WHAT THIS TASK INVOLVES >> From the line with "orange star [494,298,567,339] -> none" through the line with "orange cone [878,524,926,590]", repeat the entries verbatim, both end lines included, and add nothing.

BEGIN INFORMATION SHOWN

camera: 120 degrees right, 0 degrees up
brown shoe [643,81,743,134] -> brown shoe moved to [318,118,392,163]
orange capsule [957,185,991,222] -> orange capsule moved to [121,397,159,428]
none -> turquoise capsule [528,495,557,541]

END INFORMATION SHOWN
BEGIN INFORMATION SHOWN

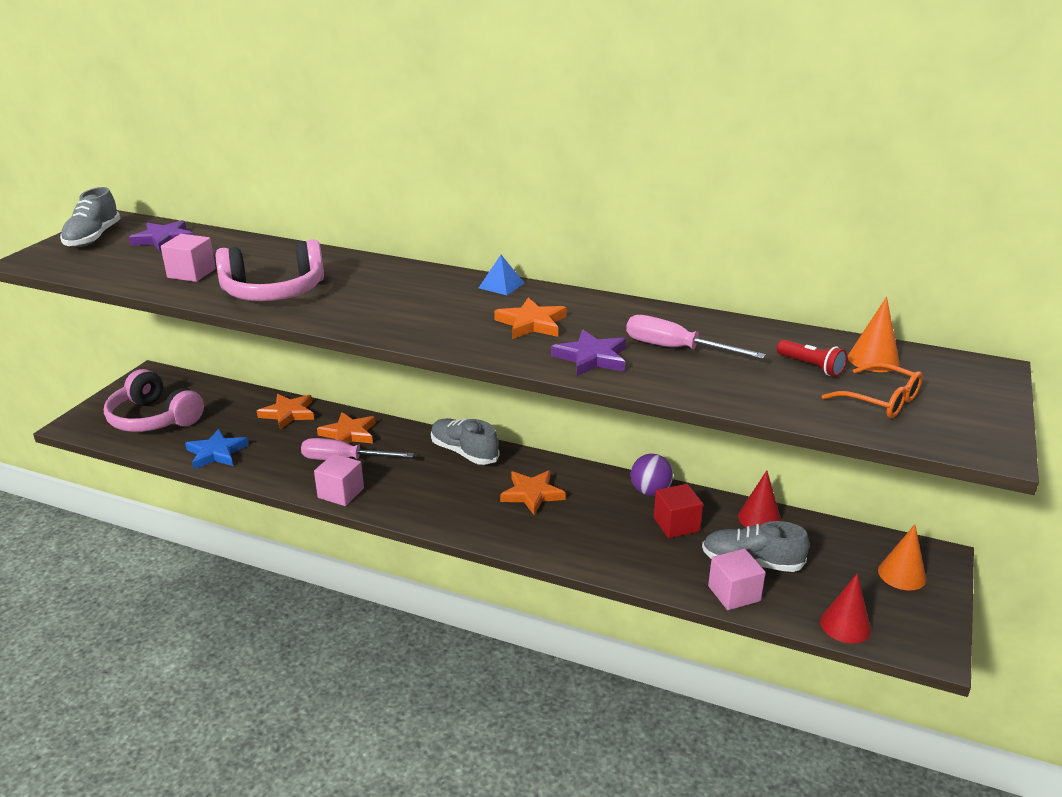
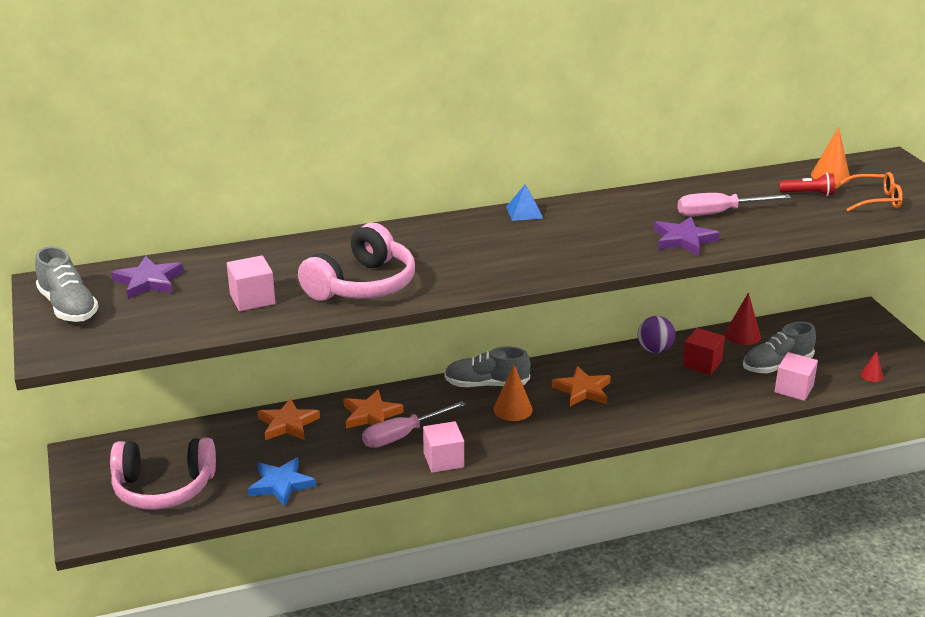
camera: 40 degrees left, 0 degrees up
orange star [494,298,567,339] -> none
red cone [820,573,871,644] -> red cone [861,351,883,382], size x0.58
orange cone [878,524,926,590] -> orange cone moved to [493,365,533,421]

END INFORMATION SHOWN

WRITTEN REPLY >>
orange star [494,298,567,339] -> none
red cone [820,573,871,644] -> red cone [861,351,883,382], size x0.58
orange cone [878,524,926,590] -> orange cone moved to [493,365,533,421]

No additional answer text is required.